- Task instructions -
Count the lines of the items that contain the string "grace". Reply with that number only.

Stored data entries
((

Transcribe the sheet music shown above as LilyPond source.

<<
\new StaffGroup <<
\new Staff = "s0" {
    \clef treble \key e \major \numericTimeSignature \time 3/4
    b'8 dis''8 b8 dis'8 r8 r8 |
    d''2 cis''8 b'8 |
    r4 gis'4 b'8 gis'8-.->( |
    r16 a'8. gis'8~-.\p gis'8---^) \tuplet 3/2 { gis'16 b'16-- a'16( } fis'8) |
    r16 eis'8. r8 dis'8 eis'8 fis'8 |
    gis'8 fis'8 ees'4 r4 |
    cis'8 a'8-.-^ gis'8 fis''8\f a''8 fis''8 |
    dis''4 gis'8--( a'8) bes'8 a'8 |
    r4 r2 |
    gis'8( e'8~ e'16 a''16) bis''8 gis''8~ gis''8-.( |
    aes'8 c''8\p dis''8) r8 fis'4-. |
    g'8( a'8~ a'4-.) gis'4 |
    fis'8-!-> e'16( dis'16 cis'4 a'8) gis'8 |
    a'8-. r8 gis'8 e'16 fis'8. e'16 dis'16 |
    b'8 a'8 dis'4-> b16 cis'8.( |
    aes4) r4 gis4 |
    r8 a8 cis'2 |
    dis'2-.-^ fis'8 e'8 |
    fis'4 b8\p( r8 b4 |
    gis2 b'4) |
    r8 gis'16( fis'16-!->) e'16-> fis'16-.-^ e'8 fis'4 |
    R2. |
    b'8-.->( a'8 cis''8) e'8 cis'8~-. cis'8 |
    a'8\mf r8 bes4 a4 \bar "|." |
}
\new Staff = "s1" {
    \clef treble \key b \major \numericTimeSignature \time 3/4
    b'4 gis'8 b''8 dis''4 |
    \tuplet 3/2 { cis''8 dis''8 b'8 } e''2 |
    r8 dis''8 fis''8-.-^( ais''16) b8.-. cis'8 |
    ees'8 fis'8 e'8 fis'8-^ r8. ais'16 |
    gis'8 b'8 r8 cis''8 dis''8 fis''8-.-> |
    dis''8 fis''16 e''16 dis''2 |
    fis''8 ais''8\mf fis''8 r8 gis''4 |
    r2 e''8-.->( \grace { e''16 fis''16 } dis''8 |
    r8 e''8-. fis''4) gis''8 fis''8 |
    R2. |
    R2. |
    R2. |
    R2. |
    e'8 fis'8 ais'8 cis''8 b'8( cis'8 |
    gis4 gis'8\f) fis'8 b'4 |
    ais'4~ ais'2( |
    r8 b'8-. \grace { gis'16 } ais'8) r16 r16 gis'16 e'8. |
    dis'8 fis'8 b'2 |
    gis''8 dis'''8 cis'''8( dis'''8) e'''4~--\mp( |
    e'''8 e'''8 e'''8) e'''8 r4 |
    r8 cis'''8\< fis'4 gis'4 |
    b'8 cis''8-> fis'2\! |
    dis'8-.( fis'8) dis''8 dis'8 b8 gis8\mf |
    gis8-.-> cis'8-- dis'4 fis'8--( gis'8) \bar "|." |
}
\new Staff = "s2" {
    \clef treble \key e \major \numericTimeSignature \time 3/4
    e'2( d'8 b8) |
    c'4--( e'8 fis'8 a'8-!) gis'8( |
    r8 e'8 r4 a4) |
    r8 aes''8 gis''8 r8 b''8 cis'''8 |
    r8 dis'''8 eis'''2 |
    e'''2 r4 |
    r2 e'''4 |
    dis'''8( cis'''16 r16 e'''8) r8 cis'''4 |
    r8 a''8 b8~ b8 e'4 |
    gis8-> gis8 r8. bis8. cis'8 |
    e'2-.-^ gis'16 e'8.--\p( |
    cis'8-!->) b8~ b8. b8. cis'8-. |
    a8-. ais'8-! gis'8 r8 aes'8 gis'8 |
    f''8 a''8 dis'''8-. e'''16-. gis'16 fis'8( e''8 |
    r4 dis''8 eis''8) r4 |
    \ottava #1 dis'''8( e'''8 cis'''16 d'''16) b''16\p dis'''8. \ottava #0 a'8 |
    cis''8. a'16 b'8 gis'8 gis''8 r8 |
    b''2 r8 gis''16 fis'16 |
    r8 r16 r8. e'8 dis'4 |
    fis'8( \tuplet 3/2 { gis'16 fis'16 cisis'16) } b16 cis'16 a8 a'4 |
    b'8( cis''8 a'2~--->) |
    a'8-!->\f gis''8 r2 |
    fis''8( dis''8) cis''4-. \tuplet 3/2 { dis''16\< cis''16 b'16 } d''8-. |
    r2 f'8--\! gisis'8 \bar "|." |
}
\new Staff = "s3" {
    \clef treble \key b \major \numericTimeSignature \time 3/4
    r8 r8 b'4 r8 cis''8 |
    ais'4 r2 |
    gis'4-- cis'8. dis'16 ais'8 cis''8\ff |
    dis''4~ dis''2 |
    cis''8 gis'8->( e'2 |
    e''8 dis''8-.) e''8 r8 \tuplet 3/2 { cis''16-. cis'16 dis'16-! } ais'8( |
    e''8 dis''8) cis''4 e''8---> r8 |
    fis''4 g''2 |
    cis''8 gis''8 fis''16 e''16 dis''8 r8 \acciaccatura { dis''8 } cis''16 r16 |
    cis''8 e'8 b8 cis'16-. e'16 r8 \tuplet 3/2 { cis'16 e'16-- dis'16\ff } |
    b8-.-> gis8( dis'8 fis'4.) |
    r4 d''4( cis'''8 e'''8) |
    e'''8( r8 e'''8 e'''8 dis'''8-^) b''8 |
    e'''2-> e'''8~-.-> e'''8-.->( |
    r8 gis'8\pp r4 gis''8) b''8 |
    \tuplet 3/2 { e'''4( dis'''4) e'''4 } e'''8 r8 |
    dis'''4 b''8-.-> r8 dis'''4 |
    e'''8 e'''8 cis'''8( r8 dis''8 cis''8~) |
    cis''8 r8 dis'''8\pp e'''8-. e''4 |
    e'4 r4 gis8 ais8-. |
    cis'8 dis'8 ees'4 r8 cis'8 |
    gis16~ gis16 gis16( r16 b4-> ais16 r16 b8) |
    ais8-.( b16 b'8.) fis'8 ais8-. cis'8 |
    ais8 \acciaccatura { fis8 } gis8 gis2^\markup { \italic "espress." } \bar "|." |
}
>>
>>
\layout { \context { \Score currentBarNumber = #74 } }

))

- Answer in full -
2